**What is required:** The answer must be an exact copy of the records, with every picture left out.

**Data listing:**
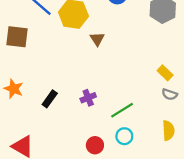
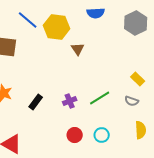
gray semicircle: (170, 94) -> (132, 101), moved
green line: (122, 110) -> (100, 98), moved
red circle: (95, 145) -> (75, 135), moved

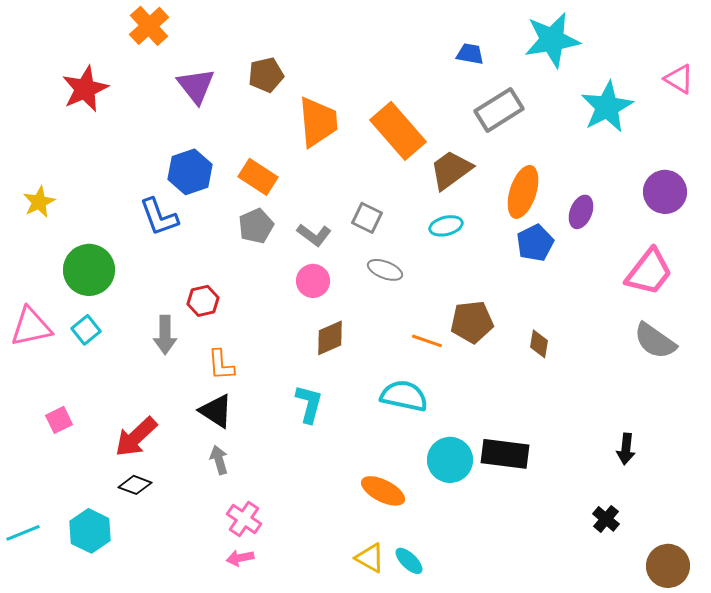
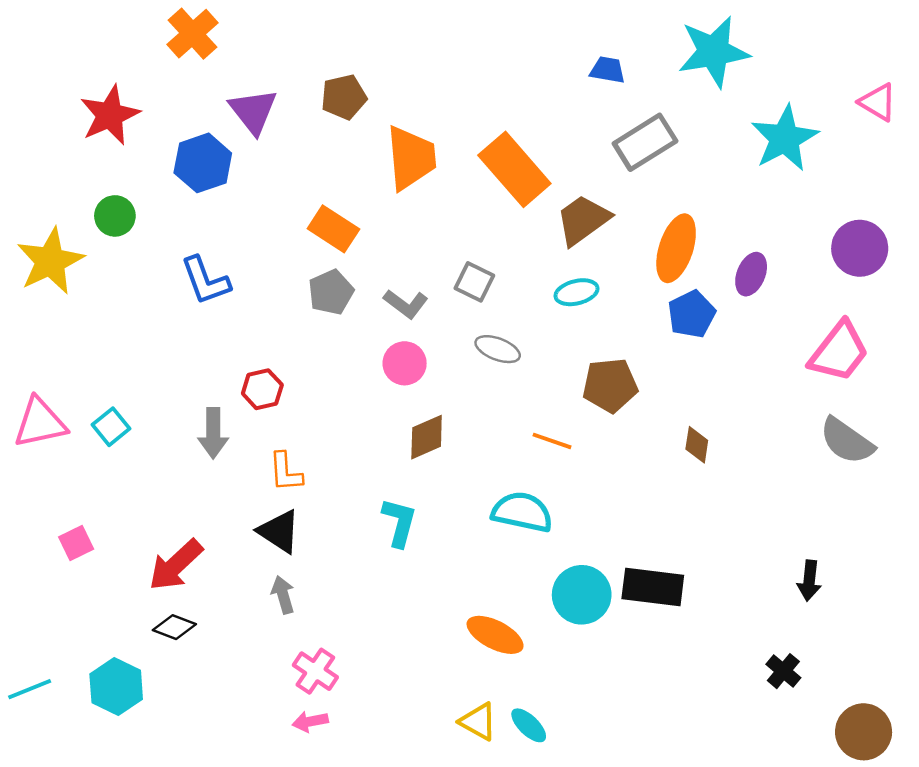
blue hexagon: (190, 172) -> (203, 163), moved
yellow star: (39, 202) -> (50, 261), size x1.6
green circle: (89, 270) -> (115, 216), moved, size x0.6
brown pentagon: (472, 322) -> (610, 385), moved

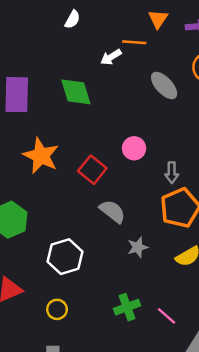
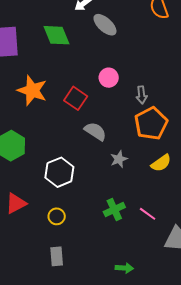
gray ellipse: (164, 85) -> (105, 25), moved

**Response to the exercise:**
gray semicircle: (170, 94) -> (132, 101), moved
green line: (122, 110) -> (100, 98), moved
red circle: (95, 145) -> (75, 135), moved

blue hexagon: (190, 172) -> (203, 163), moved
yellow star: (39, 202) -> (50, 261), size x1.6
green circle: (89, 270) -> (115, 216), moved, size x0.6
brown pentagon: (472, 322) -> (610, 385), moved

gray ellipse: (164, 85) -> (105, 25), moved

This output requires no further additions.